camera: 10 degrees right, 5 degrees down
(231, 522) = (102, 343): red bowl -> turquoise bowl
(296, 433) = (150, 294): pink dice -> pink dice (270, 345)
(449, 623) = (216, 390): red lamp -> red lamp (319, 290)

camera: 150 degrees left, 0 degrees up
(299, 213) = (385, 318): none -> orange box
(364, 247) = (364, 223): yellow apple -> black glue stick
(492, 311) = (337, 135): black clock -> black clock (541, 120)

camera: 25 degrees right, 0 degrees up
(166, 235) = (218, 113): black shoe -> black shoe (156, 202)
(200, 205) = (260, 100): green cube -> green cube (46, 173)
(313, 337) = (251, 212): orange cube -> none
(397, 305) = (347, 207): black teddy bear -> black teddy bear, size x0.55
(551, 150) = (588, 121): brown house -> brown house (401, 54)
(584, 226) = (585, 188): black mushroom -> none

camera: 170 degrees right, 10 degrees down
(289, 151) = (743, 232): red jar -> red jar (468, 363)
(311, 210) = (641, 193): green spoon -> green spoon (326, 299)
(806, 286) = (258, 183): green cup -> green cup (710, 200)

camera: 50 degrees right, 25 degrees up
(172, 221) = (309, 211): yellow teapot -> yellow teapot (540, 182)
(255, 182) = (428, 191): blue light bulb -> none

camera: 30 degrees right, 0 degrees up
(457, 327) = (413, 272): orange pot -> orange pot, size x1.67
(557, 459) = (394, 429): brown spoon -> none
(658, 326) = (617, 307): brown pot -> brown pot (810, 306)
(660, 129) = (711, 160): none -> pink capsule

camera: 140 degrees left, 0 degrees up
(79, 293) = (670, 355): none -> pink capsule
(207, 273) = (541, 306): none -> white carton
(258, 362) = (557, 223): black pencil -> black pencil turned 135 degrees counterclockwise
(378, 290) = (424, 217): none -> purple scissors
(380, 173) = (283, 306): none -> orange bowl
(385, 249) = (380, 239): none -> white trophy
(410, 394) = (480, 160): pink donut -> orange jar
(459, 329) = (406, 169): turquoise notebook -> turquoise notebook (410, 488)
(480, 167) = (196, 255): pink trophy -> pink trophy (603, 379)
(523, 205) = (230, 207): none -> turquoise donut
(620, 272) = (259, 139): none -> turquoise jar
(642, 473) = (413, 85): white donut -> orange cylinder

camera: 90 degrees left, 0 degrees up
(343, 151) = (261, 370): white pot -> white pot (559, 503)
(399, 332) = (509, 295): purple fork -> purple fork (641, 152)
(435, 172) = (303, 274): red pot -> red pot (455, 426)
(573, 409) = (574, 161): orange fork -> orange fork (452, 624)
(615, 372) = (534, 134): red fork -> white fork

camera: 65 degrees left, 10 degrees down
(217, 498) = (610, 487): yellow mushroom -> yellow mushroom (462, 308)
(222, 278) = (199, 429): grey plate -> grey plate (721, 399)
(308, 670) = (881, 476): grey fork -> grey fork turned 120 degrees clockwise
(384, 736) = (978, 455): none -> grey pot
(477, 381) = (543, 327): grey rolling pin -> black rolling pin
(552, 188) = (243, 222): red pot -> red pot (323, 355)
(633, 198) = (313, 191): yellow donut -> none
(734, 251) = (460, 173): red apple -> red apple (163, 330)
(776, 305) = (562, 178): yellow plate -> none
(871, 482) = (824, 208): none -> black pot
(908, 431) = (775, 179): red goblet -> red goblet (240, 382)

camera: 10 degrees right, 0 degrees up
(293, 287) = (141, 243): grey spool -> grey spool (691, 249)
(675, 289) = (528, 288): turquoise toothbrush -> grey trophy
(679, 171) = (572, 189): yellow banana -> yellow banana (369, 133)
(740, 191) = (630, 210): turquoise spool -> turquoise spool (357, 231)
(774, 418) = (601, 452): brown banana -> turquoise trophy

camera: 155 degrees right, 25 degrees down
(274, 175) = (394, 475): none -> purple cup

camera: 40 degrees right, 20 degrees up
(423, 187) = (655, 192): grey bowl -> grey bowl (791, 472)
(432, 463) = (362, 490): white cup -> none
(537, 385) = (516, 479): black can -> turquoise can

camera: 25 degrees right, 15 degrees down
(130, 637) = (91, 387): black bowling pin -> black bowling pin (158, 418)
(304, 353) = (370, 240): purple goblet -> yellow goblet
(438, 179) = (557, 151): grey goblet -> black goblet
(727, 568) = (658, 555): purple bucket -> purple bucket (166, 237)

• [How to complete this task]
Retype, exactly and with nothing added, the lines of the material above from the first through the one that contains "(299, 213) = (385, 318): none -> orange box".

• [Written response]
camera: 10 degrees right, 5 degrees down
(231, 522) = (102, 343): red bowl -> turquoise bowl
(296, 433) = (150, 294): pink dice -> pink dice (270, 345)
(449, 623) = (216, 390): red lamp -> red lamp (319, 290)

camera: 150 degrees left, 0 degrees up
(299, 213) = (385, 318): none -> orange box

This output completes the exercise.